* WHAT YOU SHOULD DO: From start to end, write out the following data exactly, apart from its images.

-------- STUDY MATERIAL --------

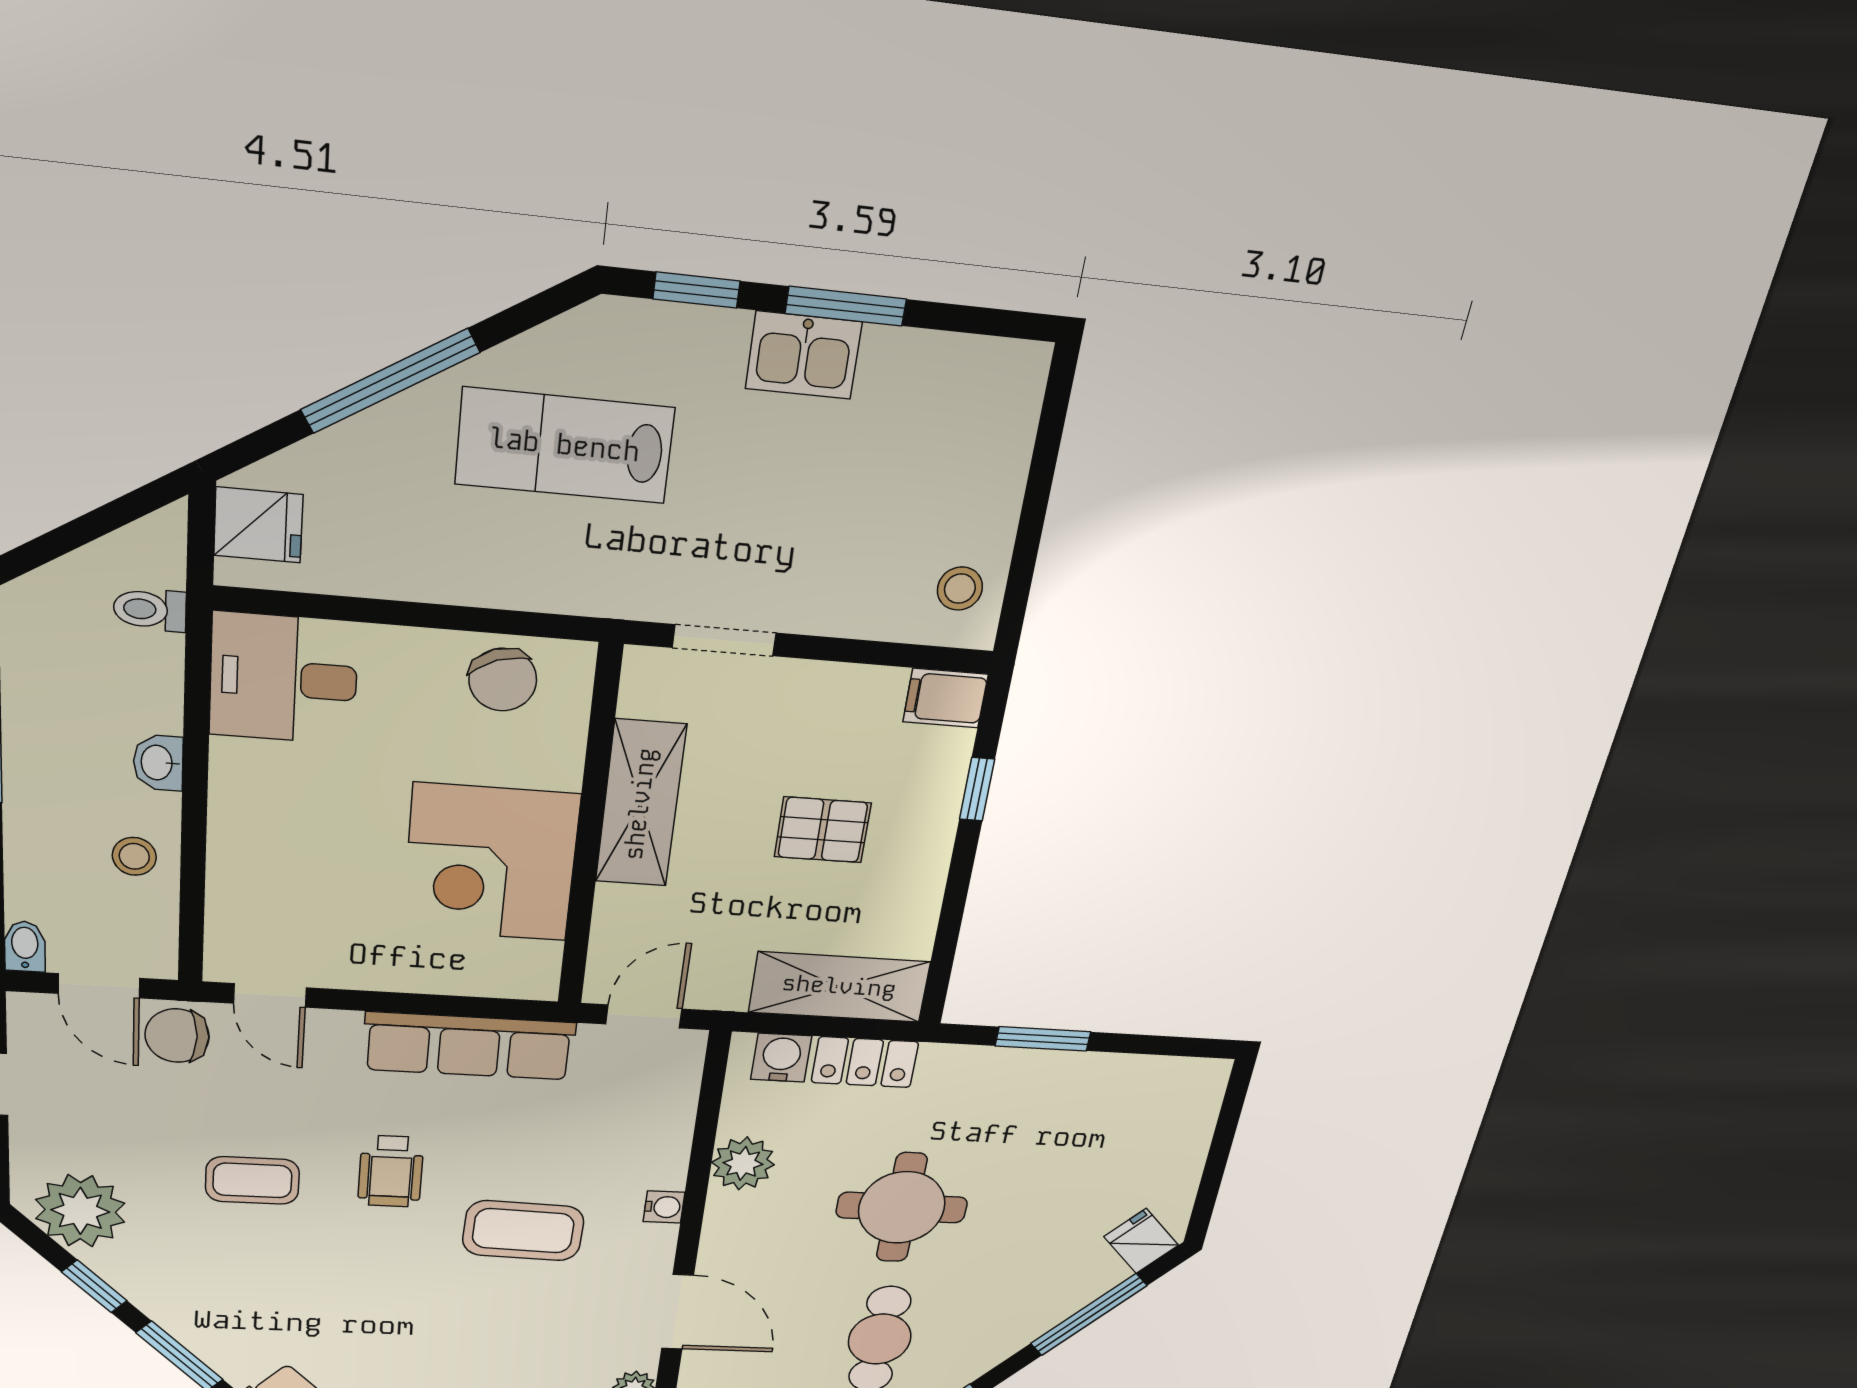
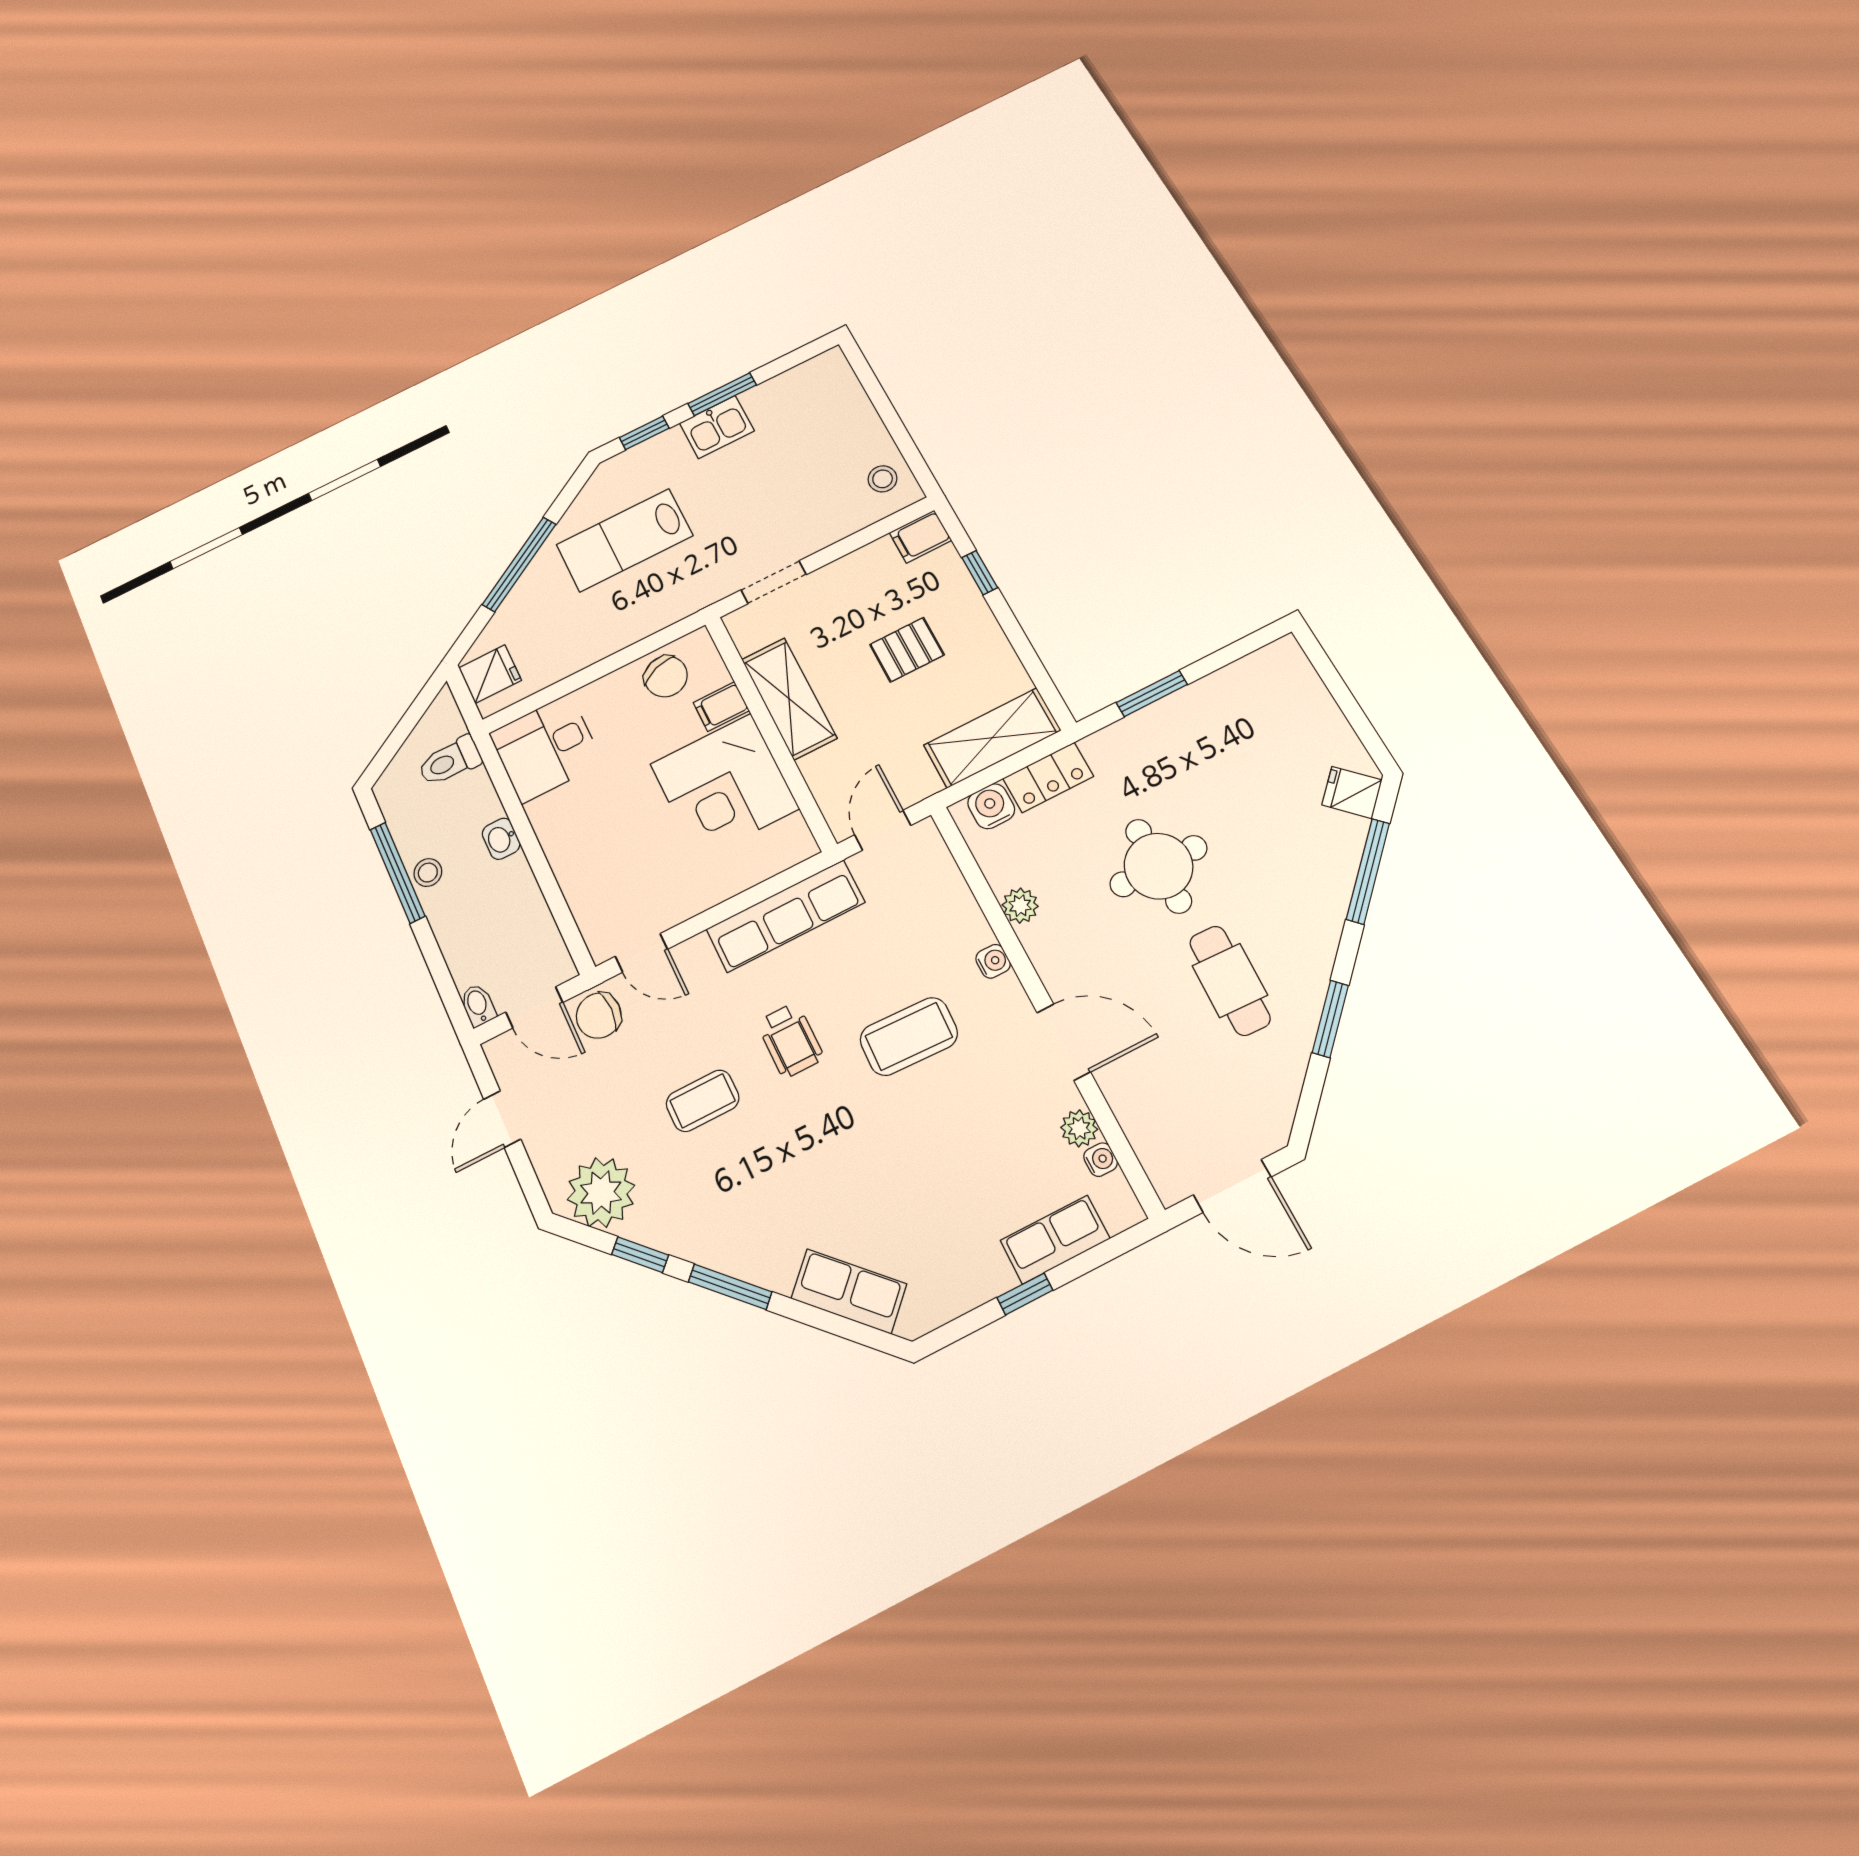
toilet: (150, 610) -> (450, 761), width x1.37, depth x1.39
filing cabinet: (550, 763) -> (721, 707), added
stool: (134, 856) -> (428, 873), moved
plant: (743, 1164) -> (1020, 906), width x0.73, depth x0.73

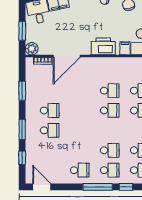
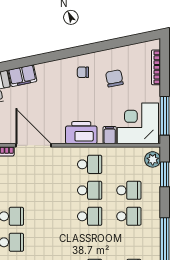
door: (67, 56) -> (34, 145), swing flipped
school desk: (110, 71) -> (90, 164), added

--------

* SOLUTION TO THE PROBLEM:
toilet: (150, 610) -> (450, 761), width x1.37, depth x1.39
filing cabinet: (550, 763) -> (721, 707), added
stool: (134, 856) -> (428, 873), moved
plant: (743, 1164) -> (1020, 906), width x0.73, depth x0.73

door: (67, 56) -> (34, 145), swing flipped
school desk: (110, 71) -> (90, 164), added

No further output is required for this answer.